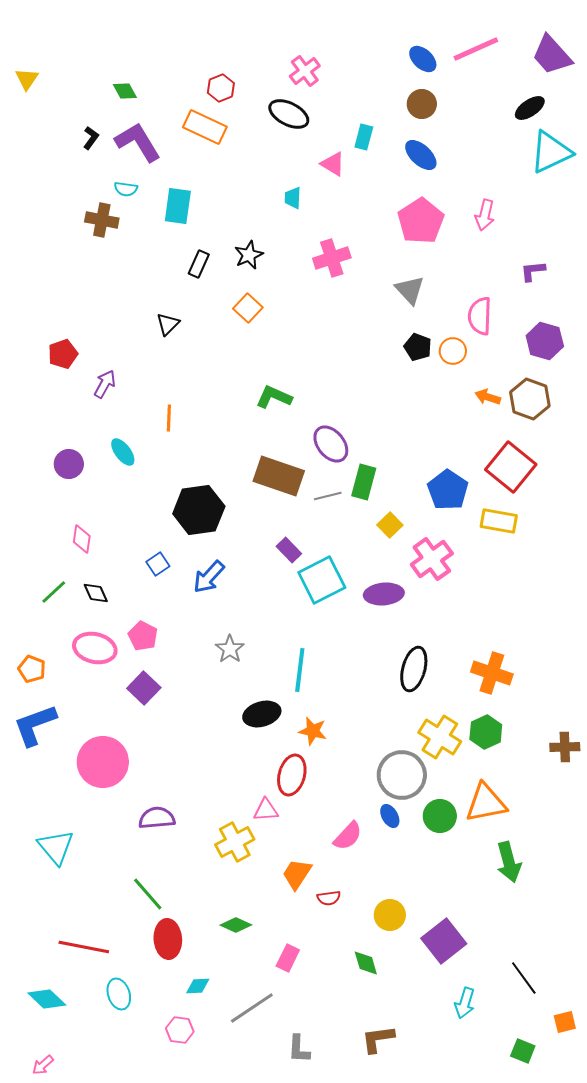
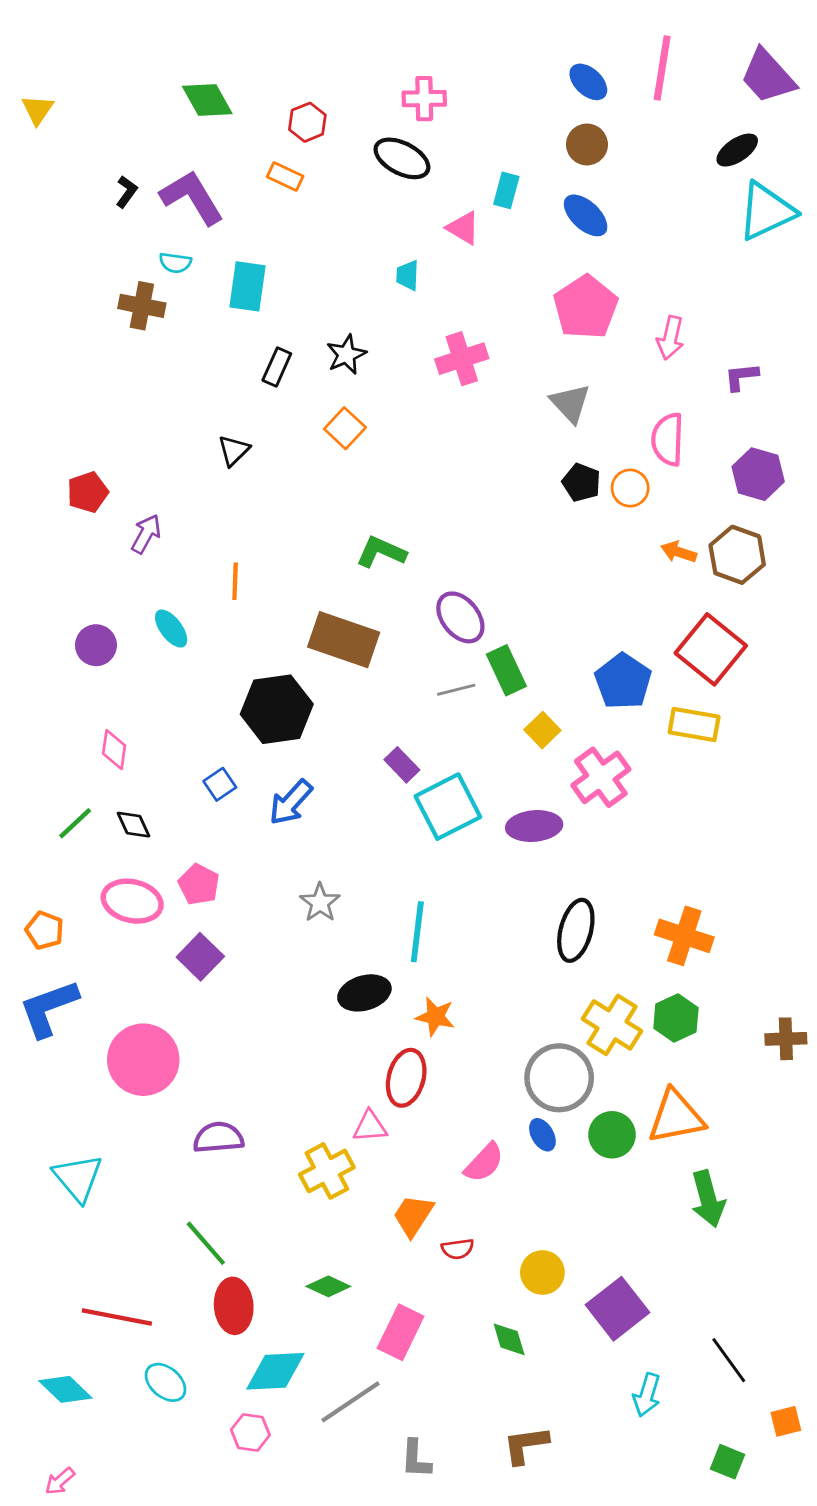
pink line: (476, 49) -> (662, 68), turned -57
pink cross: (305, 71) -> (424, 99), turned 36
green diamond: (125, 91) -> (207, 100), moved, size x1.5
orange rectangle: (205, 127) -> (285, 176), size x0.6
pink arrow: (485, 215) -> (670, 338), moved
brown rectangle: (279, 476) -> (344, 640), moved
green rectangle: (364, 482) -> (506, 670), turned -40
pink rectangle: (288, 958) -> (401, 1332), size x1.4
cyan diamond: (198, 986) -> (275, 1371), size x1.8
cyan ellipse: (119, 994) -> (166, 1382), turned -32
━━━
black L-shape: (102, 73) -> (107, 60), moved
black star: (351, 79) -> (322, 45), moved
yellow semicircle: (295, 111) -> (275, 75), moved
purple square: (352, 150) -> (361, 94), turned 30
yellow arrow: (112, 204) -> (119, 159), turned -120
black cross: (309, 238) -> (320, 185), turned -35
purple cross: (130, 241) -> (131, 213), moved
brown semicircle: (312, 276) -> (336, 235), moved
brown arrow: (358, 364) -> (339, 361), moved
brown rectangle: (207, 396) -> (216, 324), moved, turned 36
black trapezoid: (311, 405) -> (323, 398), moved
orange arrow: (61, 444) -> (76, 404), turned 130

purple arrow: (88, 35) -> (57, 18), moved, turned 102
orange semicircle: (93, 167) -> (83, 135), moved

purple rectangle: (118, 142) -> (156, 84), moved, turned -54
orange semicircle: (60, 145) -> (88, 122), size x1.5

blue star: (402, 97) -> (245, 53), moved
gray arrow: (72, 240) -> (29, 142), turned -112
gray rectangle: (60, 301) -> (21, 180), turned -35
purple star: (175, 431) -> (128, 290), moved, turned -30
━━━
Among the entries above, the line containing "pink line: (476, 49) -> (662, 68), turned -57", the line containing "brown rectangle: (279, 476)", and all lines between them are to be restated word for word; nothing else belongs in the reply.

pink line: (476, 49) -> (662, 68), turned -57
pink cross: (305, 71) -> (424, 99), turned 36
green diamond: (125, 91) -> (207, 100), moved, size x1.5
orange rectangle: (205, 127) -> (285, 176), size x0.6
pink arrow: (485, 215) -> (670, 338), moved
brown rectangle: (279, 476) -> (344, 640), moved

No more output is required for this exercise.